====== THE RECORDS ======
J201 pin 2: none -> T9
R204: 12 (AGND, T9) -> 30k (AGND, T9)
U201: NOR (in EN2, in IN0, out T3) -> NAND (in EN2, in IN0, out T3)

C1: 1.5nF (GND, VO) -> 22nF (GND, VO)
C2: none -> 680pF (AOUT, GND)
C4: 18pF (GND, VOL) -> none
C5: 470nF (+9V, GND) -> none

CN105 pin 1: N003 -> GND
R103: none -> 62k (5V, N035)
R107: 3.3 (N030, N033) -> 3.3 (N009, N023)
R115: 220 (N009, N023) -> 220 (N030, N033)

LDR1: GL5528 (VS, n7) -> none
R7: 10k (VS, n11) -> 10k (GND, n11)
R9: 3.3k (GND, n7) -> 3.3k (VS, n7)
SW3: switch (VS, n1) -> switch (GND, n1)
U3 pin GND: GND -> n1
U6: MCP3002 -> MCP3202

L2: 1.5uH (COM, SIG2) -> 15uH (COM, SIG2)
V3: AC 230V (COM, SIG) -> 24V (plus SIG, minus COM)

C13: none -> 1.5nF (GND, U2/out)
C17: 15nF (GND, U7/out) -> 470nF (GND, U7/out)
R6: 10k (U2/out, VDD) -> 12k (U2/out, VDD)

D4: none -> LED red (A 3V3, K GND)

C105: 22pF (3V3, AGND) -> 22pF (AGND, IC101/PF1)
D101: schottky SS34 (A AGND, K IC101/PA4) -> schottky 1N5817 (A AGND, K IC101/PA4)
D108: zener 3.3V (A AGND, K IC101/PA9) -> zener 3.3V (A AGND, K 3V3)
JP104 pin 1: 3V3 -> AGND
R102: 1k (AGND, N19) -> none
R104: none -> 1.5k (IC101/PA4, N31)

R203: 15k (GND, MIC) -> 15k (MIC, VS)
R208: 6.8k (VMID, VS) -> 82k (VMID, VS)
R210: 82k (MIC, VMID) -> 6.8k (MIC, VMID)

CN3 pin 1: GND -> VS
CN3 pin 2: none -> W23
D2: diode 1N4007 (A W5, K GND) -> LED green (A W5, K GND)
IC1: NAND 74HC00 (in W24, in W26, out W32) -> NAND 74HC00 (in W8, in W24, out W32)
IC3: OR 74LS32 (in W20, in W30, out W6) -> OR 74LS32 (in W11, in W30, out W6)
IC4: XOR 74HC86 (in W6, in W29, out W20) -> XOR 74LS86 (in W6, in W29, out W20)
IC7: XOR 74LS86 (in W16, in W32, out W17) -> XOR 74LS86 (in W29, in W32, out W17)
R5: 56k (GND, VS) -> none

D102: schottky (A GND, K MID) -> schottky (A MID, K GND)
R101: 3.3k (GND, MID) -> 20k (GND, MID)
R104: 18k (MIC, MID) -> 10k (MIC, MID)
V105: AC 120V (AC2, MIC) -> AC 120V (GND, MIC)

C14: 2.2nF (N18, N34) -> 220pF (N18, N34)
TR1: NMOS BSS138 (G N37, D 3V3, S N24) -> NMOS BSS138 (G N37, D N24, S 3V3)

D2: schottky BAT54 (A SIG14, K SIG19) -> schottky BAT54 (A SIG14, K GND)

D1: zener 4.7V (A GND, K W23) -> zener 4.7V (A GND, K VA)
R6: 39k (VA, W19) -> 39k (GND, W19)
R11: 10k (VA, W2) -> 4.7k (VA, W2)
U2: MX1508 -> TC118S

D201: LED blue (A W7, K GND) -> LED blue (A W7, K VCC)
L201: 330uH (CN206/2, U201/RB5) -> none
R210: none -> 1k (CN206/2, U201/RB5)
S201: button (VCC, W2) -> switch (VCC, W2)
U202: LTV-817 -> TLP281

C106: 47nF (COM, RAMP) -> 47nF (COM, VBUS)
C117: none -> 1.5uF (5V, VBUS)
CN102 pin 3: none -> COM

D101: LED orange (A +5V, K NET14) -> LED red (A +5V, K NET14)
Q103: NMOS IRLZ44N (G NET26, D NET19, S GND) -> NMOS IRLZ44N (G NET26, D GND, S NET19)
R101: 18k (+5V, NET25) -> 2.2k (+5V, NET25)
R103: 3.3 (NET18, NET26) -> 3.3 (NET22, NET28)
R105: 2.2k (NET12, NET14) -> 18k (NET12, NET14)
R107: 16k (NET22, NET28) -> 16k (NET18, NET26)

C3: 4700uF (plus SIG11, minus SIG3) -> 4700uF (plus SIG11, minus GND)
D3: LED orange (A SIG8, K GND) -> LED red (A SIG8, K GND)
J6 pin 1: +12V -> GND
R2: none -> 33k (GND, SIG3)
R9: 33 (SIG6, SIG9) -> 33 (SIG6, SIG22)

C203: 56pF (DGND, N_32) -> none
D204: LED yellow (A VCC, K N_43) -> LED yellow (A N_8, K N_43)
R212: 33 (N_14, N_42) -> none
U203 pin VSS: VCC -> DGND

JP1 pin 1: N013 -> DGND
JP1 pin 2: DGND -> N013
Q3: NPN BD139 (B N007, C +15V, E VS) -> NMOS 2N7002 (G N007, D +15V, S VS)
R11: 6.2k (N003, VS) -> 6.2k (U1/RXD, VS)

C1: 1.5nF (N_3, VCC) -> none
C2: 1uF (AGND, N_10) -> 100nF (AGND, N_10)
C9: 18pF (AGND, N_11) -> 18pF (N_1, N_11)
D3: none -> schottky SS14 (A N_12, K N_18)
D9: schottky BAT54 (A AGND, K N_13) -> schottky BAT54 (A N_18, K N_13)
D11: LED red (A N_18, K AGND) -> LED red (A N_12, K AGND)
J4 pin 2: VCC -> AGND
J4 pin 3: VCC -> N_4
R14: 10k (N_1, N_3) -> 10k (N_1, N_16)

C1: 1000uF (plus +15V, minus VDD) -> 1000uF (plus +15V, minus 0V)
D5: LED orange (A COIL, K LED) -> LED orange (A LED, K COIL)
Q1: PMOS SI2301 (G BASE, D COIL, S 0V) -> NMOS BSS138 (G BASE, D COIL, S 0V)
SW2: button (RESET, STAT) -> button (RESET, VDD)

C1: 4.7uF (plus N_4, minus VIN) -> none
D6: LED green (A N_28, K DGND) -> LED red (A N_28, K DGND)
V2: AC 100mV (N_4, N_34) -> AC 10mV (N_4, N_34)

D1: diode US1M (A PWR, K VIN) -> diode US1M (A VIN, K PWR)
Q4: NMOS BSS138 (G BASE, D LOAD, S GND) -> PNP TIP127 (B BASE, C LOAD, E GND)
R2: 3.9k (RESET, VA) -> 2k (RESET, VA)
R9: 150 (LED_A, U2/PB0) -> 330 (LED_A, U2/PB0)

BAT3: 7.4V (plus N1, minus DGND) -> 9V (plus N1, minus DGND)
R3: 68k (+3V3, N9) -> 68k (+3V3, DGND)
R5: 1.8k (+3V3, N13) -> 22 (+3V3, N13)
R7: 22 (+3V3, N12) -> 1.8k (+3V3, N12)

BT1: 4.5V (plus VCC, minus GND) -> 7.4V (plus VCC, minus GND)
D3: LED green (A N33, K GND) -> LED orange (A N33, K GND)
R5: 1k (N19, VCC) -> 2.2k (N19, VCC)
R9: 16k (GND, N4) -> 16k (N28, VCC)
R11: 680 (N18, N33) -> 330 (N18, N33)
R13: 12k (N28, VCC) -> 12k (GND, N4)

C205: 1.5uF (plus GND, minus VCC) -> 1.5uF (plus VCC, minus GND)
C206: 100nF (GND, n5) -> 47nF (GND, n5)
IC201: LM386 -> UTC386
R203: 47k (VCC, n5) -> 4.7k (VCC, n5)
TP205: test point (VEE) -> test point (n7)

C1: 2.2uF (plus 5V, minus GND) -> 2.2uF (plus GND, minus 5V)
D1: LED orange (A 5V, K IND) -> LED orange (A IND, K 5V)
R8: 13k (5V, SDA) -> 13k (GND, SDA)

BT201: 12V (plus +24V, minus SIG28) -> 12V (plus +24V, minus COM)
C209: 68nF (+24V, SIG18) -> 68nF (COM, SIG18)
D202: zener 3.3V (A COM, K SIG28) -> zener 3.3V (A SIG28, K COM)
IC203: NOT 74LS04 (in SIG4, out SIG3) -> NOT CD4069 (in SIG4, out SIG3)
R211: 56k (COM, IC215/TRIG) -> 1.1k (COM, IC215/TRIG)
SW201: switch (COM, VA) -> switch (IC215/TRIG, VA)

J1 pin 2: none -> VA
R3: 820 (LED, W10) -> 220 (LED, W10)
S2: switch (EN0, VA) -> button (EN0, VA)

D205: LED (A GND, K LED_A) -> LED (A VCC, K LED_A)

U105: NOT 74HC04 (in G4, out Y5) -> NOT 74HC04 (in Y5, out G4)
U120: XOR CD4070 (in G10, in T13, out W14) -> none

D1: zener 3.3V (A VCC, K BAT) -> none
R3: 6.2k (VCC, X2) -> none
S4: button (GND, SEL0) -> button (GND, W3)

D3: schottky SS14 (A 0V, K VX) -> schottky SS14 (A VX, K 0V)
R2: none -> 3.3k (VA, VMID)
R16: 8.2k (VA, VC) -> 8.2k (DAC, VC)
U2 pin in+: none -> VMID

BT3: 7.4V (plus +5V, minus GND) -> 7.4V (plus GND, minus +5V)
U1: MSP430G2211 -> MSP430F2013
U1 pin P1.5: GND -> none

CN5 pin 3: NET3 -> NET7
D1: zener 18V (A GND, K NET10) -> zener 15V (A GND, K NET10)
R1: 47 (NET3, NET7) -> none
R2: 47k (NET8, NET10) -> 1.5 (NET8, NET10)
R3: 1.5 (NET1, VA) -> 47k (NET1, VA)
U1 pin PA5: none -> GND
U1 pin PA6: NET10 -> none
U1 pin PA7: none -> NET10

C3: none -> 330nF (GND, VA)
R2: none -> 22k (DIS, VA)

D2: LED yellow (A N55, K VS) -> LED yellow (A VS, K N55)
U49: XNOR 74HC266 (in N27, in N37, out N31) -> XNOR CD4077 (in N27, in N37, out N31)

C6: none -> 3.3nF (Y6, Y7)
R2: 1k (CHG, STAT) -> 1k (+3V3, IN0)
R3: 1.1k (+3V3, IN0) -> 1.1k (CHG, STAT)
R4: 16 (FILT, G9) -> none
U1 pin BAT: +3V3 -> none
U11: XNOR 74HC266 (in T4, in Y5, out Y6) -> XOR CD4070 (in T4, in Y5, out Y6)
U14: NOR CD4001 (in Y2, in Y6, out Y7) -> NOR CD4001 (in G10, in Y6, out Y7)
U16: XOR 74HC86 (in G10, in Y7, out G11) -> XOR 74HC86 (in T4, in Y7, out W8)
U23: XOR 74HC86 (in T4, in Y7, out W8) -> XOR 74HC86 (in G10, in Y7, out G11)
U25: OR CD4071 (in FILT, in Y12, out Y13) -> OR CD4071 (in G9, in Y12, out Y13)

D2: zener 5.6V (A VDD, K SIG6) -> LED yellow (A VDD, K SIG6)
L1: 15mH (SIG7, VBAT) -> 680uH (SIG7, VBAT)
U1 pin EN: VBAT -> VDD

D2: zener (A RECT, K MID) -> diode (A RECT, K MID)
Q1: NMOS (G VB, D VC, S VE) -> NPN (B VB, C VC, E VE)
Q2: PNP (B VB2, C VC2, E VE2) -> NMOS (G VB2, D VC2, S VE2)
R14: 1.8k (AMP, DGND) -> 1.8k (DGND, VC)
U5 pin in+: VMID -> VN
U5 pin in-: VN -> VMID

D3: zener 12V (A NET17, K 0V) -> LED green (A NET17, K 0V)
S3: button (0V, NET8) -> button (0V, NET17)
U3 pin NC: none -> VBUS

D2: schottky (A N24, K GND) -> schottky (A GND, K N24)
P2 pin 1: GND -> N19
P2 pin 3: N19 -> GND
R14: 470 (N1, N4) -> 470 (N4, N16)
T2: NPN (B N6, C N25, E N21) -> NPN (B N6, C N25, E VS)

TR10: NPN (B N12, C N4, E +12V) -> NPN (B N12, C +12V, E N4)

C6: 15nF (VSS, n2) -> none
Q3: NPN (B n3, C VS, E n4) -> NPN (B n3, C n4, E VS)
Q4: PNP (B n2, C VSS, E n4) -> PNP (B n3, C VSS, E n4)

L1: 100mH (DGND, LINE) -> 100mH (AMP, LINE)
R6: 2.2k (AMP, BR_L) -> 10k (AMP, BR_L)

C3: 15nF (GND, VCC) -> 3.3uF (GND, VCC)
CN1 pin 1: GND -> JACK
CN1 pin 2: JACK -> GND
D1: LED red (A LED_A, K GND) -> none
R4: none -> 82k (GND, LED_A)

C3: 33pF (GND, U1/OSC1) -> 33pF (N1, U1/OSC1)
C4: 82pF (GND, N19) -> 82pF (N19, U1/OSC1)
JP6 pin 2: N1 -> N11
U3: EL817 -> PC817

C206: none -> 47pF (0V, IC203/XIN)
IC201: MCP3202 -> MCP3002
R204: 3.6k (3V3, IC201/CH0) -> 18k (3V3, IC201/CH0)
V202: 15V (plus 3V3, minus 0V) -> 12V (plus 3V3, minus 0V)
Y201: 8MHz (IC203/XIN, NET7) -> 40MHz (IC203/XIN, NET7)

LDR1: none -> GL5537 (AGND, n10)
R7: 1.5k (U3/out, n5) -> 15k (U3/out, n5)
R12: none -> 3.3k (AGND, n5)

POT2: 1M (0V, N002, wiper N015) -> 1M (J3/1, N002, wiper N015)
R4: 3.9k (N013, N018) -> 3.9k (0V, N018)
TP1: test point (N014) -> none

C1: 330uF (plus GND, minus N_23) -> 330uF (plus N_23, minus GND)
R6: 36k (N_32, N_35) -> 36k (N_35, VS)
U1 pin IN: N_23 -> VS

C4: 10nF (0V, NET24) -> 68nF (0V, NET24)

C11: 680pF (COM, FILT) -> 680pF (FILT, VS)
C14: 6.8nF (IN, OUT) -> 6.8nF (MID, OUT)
======
**ABOUT THIS EXERCISE**
Using the data above, reproduce exactly the lines from the line that contains "R4: 16 (FILT, G9) -> none" through the line that contains "U25: OR CD4071", including both.

**RESULT BELOW**
R4: 16 (FILT, G9) -> none
U1 pin BAT: +3V3 -> none
U11: XNOR 74HC266 (in T4, in Y5, out Y6) -> XOR CD4070 (in T4, in Y5, out Y6)
U14: NOR CD4001 (in Y2, in Y6, out Y7) -> NOR CD4001 (in G10, in Y6, out Y7)
U16: XOR 74HC86 (in G10, in Y7, out G11) -> XOR 74HC86 (in T4, in Y7, out W8)
U23: XOR 74HC86 (in T4, in Y7, out W8) -> XOR 74HC86 (in G10, in Y7, out G11)
U25: OR CD4071 (in FILT, in Y12, out Y13) -> OR CD4071 (in G9, in Y12, out Y13)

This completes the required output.